Brief:
For the listing below, report all lines that hold the word "screwdriver".

Provided entries:
-- -- --
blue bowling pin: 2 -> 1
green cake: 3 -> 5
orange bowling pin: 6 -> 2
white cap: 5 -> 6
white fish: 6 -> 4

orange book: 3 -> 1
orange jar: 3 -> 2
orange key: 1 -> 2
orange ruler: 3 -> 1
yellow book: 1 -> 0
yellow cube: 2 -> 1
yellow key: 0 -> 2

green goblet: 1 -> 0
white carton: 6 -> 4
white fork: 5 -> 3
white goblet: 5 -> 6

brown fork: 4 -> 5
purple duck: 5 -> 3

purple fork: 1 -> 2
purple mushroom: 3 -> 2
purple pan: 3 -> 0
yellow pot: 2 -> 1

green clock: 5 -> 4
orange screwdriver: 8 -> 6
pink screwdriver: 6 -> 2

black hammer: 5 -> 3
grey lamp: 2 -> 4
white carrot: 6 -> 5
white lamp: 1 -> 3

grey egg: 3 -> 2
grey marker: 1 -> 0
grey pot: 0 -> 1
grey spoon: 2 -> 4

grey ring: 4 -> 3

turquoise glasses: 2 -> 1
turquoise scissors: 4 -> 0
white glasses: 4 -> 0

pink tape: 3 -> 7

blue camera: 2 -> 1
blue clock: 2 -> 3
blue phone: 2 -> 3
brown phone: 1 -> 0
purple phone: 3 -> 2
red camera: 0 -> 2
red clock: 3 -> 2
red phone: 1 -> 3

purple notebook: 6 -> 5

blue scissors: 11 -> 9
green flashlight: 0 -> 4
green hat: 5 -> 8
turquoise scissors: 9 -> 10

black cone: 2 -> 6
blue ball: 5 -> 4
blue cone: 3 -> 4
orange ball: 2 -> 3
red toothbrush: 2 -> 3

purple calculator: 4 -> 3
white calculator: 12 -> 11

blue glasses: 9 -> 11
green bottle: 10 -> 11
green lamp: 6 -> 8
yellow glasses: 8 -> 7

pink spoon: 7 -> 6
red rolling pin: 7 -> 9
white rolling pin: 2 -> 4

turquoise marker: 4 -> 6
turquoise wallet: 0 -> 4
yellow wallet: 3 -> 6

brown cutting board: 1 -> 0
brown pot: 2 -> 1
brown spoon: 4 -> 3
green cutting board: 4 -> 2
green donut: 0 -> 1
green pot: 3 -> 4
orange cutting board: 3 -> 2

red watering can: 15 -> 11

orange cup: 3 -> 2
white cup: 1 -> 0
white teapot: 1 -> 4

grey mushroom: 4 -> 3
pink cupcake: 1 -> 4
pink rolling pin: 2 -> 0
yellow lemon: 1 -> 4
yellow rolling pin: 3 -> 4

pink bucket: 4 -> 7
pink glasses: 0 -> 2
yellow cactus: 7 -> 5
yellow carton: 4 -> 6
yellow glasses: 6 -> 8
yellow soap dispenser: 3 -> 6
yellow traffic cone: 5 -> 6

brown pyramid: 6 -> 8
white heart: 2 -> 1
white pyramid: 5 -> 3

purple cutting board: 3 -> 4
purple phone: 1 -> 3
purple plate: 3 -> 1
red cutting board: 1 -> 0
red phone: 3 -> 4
-- -- --
Output for this task:
orange screwdriver: 8 -> 6
pink screwdriver: 6 -> 2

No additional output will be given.